Segment Open
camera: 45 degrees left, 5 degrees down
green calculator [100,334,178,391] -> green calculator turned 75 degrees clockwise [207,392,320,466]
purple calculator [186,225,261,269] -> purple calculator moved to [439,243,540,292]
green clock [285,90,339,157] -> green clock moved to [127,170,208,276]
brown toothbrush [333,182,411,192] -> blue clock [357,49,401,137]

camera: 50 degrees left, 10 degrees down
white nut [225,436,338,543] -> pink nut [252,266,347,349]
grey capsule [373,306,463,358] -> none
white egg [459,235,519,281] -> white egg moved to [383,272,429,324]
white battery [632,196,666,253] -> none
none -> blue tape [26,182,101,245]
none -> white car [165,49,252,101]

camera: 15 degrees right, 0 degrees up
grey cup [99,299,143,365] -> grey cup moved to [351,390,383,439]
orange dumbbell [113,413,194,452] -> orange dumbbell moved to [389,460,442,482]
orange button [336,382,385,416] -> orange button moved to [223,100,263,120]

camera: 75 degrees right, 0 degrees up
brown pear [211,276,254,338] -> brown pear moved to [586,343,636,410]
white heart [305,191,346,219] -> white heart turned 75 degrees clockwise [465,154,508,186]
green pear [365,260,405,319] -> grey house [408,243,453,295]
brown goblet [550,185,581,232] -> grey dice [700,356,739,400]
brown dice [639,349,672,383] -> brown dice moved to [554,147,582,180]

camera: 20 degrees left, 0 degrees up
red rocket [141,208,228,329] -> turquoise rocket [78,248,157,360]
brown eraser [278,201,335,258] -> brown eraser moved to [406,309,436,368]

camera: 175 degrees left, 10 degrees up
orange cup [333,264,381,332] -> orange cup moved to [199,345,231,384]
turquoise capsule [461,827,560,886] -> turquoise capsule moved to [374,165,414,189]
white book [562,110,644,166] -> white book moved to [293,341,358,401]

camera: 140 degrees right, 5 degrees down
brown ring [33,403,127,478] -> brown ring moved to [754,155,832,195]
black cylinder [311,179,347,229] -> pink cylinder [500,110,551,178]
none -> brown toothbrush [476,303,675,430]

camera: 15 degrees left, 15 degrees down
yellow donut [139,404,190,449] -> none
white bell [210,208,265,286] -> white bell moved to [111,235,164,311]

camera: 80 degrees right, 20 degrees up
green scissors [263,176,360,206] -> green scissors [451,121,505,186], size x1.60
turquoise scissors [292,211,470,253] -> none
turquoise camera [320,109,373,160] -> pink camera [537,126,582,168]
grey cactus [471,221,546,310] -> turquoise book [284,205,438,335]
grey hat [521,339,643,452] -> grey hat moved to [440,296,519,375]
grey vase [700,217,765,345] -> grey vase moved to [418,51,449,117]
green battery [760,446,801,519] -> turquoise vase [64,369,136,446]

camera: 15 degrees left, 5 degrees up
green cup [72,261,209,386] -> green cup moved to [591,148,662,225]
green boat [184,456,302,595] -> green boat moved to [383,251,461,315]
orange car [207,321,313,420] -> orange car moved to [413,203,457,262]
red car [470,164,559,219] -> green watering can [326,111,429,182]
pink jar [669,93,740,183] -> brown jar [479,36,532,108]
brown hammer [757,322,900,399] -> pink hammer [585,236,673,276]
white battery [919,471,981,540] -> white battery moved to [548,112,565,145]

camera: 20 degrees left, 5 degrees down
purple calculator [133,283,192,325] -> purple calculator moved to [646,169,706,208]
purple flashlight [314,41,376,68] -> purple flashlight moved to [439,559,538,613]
Segment Closed
### What you need to do
Each entry is to be retyped exactly as it appears.

### Task answer
camera: 45 degrees left, 5 degrees down
green calculator [100,334,178,391] -> green calculator turned 75 degrees clockwise [207,392,320,466]
purple calculator [186,225,261,269] -> purple calculator moved to [439,243,540,292]
green clock [285,90,339,157] -> green clock moved to [127,170,208,276]
brown toothbrush [333,182,411,192] -> blue clock [357,49,401,137]

camera: 50 degrees left, 10 degrees down
white nut [225,436,338,543] -> pink nut [252,266,347,349]
grey capsule [373,306,463,358] -> none
white egg [459,235,519,281] -> white egg moved to [383,272,429,324]
white battery [632,196,666,253] -> none
none -> blue tape [26,182,101,245]
none -> white car [165,49,252,101]

camera: 15 degrees right, 0 degrees up
grey cup [99,299,143,365] -> grey cup moved to [351,390,383,439]
orange dumbbell [113,413,194,452] -> orange dumbbell moved to [389,460,442,482]
orange button [336,382,385,416] -> orange button moved to [223,100,263,120]

camera: 75 degrees right, 0 degrees up
brown pear [211,276,254,338] -> brown pear moved to [586,343,636,410]
white heart [305,191,346,219] -> white heart turned 75 degrees clockwise [465,154,508,186]
green pear [365,260,405,319] -> grey house [408,243,453,295]
brown goblet [550,185,581,232] -> grey dice [700,356,739,400]
brown dice [639,349,672,383] -> brown dice moved to [554,147,582,180]

camera: 20 degrees left, 0 degrees up
red rocket [141,208,228,329] -> turquoise rocket [78,248,157,360]
brown eraser [278,201,335,258] -> brown eraser moved to [406,309,436,368]

camera: 175 degrees left, 10 degrees up
orange cup [333,264,381,332] -> orange cup moved to [199,345,231,384]
turquoise capsule [461,827,560,886] -> turquoise capsule moved to [374,165,414,189]
white book [562,110,644,166] -> white book moved to [293,341,358,401]

camera: 140 degrees right, 5 degrees down
brown ring [33,403,127,478] -> brown ring moved to [754,155,832,195]
black cylinder [311,179,347,229] -> pink cylinder [500,110,551,178]
none -> brown toothbrush [476,303,675,430]

camera: 15 degrees left, 15 degrees down
yellow donut [139,404,190,449] -> none
white bell [210,208,265,286] -> white bell moved to [111,235,164,311]

camera: 80 degrees right, 20 degrees up
green scissors [263,176,360,206] -> green scissors [451,121,505,186], size x1.60
turquoise scissors [292,211,470,253] -> none
turquoise camera [320,109,373,160] -> pink camera [537,126,582,168]
grey cactus [471,221,546,310] -> turquoise book [284,205,438,335]
grey hat [521,339,643,452] -> grey hat moved to [440,296,519,375]
grey vase [700,217,765,345] -> grey vase moved to [418,51,449,117]
green battery [760,446,801,519] -> turquoise vase [64,369,136,446]

camera: 15 degrees left, 5 degrees up
green cup [72,261,209,386] -> green cup moved to [591,148,662,225]
green boat [184,456,302,595] -> green boat moved to [383,251,461,315]
orange car [207,321,313,420] -> orange car moved to [413,203,457,262]
red car [470,164,559,219] -> green watering can [326,111,429,182]
pink jar [669,93,740,183] -> brown jar [479,36,532,108]
brown hammer [757,322,900,399] -> pink hammer [585,236,673,276]
white battery [919,471,981,540] -> white battery moved to [548,112,565,145]

camera: 20 degrees left, 5 degrees down
purple calculator [133,283,192,325] -> purple calculator moved to [646,169,706,208]
purple flashlight [314,41,376,68] -> purple flashlight moved to [439,559,538,613]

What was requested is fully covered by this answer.